→ WORK INSTRUCTIONS
Look for the line that has "TEMP3 pin GND: GND -> 5V" in the material below; please repeat it and every line after it, exactly, up to and including the line that has "PIR2 pin OUT: D0 -> D8", and nothing else.

→ RECORDED INFORMATION
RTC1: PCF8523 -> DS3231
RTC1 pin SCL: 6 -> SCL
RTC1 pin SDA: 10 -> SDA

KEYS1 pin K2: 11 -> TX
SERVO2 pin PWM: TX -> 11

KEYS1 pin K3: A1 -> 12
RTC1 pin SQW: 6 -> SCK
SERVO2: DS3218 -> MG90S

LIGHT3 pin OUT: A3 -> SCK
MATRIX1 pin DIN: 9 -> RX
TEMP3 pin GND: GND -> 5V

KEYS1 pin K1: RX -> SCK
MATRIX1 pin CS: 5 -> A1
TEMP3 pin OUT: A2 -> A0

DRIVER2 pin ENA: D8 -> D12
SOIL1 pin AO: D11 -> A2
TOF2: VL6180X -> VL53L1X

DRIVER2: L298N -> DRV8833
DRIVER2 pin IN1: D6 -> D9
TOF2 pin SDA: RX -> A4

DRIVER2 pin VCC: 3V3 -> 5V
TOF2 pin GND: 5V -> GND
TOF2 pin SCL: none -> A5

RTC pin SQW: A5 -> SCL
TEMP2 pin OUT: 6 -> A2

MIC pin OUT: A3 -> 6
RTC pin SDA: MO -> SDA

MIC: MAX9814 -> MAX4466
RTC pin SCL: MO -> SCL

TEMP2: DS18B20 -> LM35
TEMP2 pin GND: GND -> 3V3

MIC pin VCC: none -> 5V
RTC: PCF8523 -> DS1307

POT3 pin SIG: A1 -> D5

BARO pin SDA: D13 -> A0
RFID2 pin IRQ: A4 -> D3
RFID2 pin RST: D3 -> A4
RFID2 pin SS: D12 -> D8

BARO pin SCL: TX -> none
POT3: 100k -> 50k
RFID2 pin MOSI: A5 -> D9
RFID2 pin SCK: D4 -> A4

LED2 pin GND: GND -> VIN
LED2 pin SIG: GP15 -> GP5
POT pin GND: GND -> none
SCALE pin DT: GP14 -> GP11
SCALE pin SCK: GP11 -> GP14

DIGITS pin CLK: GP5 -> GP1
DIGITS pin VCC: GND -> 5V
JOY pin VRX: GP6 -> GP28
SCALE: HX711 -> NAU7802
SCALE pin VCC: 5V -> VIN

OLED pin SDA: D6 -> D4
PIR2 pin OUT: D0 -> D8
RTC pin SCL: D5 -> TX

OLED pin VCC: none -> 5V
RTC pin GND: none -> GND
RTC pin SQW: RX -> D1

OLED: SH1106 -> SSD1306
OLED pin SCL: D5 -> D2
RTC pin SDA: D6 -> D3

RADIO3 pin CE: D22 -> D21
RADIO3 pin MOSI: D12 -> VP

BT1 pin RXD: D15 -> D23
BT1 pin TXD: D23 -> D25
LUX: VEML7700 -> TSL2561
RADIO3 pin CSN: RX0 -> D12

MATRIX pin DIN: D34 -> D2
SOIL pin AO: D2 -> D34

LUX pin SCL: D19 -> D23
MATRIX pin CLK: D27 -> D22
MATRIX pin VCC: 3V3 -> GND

→ RESULT OF THIS EXERCISE
TEMP3 pin GND: GND -> 5V

KEYS1 pin K1: RX -> SCK
MATRIX1 pin CS: 5 -> A1
TEMP3 pin OUT: A2 -> A0

DRIVER2 pin ENA: D8 -> D12
SOIL1 pin AO: D11 -> A2
TOF2: VL6180X -> VL53L1X

DRIVER2: L298N -> DRV8833
DRIVER2 pin IN1: D6 -> D9
TOF2 pin SDA: RX -> A4

DRIVER2 pin VCC: 3V3 -> 5V
TOF2 pin GND: 5V -> GND
TOF2 pin SCL: none -> A5

RTC pin SQW: A5 -> SCL
TEMP2 pin OUT: 6 -> A2

MIC pin OUT: A3 -> 6
RTC pin SDA: MO -> SDA

MIC: MAX9814 -> MAX4466
RTC pin SCL: MO -> SCL

TEMP2: DS18B20 -> LM35
TEMP2 pin GND: GND -> 3V3

MIC pin VCC: none -> 5V
RTC: PCF8523 -> DS1307

POT3 pin SIG: A1 -> D5

BARO pin SDA: D13 -> A0
RFID2 pin IRQ: A4 -> D3
RFID2 pin RST: D3 -> A4
RFID2 pin SS: D12 -> D8

BARO pin SCL: TX -> none
POT3: 100k -> 50k
RFID2 pin MOSI: A5 -> D9
RFID2 pin SCK: D4 -> A4

LED2 pin GND: GND -> VIN
LED2 pin SIG: GP15 -> GP5
POT pin GND: GND -> none
SCALE pin DT: GP14 -> GP11
SCALE pin SCK: GP11 -> GP14

DIGITS pin CLK: GP5 -> GP1
DIGITS pin VCC: GND -> 5V
JOY pin VRX: GP6 -> GP28
SCALE: HX711 -> NAU7802
SCALE pin VCC: 5V -> VIN

OLED pin SDA: D6 -> D4
PIR2 pin OUT: D0 -> D8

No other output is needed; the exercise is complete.